Data entries
▼
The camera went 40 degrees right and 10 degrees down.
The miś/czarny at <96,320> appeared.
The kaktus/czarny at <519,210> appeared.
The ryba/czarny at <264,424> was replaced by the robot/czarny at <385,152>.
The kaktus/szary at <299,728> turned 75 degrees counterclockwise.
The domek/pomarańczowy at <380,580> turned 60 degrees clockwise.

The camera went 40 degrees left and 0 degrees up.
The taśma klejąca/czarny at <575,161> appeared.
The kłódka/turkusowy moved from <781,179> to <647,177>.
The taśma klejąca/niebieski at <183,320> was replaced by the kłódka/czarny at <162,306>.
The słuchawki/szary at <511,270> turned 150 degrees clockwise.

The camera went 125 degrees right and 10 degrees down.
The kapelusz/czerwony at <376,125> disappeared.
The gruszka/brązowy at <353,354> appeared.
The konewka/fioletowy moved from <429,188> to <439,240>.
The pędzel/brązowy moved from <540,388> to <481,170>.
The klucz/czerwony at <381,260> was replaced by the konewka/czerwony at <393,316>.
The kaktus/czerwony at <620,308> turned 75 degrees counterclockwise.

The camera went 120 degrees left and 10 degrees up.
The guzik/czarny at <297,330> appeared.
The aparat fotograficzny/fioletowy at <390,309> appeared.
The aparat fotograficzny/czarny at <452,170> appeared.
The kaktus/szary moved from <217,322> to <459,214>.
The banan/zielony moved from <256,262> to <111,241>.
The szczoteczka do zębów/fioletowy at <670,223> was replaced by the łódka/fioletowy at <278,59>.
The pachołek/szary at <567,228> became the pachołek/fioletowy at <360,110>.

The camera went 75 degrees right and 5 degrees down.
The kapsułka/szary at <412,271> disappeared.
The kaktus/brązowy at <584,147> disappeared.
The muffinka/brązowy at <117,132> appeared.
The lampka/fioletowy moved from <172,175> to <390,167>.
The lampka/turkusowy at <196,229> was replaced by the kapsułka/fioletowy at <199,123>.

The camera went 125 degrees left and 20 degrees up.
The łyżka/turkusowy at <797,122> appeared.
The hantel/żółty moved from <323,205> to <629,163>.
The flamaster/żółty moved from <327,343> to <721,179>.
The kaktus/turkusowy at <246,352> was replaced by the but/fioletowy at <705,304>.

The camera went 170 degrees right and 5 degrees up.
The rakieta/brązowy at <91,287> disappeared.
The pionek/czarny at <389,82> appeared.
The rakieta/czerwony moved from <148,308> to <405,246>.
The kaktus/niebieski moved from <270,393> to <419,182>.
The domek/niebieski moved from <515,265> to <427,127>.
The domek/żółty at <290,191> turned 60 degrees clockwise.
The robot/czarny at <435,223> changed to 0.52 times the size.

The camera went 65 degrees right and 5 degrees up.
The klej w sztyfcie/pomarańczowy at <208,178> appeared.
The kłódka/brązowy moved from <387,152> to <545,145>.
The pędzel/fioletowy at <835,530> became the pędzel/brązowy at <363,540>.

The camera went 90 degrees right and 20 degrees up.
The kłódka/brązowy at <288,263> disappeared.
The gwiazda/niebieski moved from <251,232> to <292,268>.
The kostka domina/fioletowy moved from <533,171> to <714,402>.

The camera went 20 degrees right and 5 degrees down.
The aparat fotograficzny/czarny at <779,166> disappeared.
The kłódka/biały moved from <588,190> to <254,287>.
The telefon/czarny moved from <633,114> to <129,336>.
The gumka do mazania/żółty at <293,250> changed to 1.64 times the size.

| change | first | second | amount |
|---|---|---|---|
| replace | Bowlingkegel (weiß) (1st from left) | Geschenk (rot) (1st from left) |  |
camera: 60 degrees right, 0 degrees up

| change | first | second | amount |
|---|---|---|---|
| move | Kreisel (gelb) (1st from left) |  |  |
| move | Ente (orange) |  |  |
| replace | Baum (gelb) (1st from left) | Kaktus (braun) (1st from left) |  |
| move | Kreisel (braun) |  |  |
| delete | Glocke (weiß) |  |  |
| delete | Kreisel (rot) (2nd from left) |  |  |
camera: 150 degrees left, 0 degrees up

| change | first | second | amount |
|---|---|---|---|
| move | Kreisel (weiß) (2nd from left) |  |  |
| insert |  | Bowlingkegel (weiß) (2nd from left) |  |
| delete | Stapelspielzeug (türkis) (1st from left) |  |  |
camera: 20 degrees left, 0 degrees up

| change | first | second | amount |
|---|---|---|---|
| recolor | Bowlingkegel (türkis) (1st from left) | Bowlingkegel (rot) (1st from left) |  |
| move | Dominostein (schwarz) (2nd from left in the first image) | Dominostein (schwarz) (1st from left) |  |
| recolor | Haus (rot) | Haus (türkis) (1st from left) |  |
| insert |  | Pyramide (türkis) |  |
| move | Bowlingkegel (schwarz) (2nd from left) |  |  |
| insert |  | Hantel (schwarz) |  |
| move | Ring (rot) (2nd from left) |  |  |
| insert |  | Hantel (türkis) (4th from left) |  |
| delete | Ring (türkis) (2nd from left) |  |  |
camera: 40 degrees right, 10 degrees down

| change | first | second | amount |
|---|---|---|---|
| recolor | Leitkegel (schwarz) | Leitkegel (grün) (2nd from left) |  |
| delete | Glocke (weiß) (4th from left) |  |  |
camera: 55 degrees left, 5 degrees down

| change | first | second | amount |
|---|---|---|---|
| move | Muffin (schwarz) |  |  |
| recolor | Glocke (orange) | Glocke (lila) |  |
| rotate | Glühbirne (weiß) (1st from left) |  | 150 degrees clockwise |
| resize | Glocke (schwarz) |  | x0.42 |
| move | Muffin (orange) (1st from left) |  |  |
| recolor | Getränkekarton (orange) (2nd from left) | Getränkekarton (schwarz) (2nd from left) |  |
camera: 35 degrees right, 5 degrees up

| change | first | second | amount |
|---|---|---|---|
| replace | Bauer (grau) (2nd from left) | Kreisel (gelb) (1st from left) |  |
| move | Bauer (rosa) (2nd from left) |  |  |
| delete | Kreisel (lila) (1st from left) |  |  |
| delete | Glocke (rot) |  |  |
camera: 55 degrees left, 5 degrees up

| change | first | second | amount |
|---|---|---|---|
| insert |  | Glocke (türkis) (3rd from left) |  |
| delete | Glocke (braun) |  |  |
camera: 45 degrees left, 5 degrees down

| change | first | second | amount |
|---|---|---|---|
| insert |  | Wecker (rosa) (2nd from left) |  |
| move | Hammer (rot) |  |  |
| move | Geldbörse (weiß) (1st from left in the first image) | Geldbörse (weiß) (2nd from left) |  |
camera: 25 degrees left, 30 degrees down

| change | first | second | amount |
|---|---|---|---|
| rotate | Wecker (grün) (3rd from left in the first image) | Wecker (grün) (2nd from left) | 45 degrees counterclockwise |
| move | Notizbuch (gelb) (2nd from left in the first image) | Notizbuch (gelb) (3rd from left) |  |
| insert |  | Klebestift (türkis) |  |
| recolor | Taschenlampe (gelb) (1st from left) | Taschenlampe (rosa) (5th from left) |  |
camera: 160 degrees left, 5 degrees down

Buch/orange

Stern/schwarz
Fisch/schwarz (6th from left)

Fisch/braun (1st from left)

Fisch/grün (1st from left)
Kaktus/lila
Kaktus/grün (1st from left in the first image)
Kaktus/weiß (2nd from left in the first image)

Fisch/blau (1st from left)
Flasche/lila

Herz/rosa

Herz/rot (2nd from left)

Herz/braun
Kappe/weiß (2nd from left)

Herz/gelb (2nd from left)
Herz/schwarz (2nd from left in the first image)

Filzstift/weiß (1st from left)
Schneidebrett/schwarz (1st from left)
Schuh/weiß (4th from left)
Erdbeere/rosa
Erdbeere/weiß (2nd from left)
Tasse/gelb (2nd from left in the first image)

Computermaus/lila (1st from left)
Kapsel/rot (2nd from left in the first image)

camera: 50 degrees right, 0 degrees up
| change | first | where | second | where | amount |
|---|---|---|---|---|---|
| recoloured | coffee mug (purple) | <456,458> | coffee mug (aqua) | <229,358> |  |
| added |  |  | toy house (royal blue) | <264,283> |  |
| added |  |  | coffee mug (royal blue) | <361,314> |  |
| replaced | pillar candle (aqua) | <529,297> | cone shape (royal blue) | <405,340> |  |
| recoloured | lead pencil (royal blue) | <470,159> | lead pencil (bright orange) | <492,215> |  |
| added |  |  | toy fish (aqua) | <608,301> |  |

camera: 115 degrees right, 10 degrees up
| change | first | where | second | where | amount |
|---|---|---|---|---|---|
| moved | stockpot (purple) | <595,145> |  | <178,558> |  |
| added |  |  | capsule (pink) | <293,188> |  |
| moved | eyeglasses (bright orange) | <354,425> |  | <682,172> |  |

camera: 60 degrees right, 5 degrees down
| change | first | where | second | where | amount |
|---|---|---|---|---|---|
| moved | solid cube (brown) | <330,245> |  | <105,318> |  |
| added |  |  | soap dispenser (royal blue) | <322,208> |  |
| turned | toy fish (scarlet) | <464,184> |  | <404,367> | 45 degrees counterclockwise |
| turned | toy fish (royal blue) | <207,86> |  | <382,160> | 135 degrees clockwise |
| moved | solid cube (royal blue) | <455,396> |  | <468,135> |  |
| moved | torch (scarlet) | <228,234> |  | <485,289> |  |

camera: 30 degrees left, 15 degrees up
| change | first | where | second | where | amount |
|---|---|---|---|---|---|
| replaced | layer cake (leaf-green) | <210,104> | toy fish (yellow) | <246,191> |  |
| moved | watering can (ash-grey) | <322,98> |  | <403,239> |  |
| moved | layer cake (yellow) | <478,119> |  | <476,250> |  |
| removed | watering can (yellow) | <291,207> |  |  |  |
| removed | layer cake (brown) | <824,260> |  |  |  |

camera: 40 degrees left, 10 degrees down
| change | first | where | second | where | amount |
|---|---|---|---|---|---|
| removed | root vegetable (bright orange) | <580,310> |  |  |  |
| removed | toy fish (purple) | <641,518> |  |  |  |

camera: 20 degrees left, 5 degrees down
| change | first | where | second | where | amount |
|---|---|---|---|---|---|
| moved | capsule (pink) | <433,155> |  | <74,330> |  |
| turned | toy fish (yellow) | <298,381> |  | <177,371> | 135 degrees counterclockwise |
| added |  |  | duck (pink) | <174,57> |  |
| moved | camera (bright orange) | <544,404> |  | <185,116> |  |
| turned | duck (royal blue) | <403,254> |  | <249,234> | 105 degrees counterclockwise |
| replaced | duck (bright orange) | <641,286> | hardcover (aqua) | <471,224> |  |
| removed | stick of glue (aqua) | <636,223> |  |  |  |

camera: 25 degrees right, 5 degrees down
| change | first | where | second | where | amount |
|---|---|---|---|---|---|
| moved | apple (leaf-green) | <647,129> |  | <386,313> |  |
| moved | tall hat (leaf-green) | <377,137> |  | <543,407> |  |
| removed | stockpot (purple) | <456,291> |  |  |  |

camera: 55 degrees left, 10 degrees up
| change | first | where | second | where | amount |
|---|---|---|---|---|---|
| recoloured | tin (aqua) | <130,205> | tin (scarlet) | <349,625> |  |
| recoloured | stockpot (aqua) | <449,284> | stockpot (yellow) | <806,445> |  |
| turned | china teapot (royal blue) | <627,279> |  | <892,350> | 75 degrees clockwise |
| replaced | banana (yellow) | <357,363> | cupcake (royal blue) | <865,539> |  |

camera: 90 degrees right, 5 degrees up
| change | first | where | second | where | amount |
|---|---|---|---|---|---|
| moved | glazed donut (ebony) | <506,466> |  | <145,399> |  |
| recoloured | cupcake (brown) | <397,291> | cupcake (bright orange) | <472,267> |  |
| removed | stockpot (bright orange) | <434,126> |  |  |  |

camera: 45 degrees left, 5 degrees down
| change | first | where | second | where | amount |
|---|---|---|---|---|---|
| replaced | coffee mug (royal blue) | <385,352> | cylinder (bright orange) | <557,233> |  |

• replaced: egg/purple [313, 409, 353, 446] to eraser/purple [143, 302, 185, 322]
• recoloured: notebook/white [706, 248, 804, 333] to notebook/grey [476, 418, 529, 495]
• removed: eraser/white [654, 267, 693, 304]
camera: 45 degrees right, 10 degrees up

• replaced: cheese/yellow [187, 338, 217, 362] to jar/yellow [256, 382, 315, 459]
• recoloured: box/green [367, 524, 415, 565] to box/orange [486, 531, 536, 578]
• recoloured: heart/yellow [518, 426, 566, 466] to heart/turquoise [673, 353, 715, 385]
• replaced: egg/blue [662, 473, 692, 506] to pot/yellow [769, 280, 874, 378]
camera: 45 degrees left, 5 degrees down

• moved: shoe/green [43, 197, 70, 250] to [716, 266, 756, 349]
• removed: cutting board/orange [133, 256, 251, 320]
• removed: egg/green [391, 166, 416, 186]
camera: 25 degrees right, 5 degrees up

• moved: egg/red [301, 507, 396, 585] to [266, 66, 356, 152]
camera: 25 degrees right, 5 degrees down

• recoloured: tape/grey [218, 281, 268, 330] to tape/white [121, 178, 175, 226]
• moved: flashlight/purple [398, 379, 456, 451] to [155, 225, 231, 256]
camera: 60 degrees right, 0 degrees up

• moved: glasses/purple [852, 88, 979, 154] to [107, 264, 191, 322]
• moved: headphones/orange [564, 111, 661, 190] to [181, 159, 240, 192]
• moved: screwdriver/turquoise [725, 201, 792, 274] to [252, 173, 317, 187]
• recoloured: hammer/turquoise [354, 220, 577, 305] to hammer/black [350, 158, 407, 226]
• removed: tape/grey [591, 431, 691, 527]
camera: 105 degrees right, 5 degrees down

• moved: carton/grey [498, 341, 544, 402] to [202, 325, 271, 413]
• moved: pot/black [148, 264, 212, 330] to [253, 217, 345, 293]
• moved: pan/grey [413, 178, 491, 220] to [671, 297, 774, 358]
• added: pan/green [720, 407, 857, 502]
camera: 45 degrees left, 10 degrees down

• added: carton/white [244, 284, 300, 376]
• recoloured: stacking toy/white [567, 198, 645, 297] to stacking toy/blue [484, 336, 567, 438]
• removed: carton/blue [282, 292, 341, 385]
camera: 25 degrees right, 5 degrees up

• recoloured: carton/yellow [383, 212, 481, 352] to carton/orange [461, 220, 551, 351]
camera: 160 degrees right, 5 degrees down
▲
PROBLEM: From the records above, quote only the lines running from the line with "Hantel (türkis) (4th" to the line with "Klebestift (türkis) |", both lines included.

FINAL ANSWER:
| insert |  | Hantel (türkis) (4th from left) |  |
| delete | Ring (türkis) (2nd from left) |  |  |
camera: 40 degrees right, 10 degrees down

| change | first | second | amount |
|---|---|---|---|
| recolor | Leitkegel (schwarz) | Leitkegel (grün) (2nd from left) |  |
| delete | Glocke (weiß) (4th from left) |  |  |
camera: 55 degrees left, 5 degrees down

| change | first | second | amount |
|---|---|---|---|
| move | Muffin (schwarz) |  |  |
| recolor | Glocke (orange) | Glocke (lila) |  |
| rotate | Glühbirne (weiß) (1st from left) |  | 150 degrees clockwise |
| resize | Glocke (schwarz) |  | x0.42 |
| move | Muffin (orange) (1st from left) |  |  |
| recolor | Getränkekarton (orange) (2nd from left) | Getränkekarton (schwarz) (2nd from left) |  |
camera: 35 degrees right, 5 degrees up

| change | first | second | amount |
|---|---|---|---|
| replace | Bauer (grau) (2nd from left) | Kreisel (gelb) (1st from left) |  |
| move | Bauer (rosa) (2nd from left) |  |  |
| delete | Kreisel (lila) (1st from left) |  |  |
| delete | Glocke (rot) |  |  |
camera: 55 degrees left, 5 degrees up

| change | first | second | amount |
|---|---|---|---|
| insert |  | Glocke (türkis) (3rd from left) |  |
| delete | Glocke (braun) |  |  |
camera: 45 degrees left, 5 degrees down

| change | first | second | amount |
|---|---|---|---|
| insert |  | Wecker (rosa) (2nd from left) |  |
| move | Hammer (rot) |  |  |
| move | Geldbörse (weiß) (1st from left in the first image) | Geldbörse (weiß) (2nd from left) |  |
camera: 25 degrees left, 30 degrees down

| change | first | second | amount |
|---|---|---|---|
| rotate | Wecker (grün) (3rd from left in the first image) | Wecker (grün) (2nd from left) | 45 degrees counterclockwise |
| move | Notizbuch (gelb) (2nd from left in the first image) | Notizbuch (gelb) (3rd from left) |  |
| insert |  | Klebestift (türkis) |  |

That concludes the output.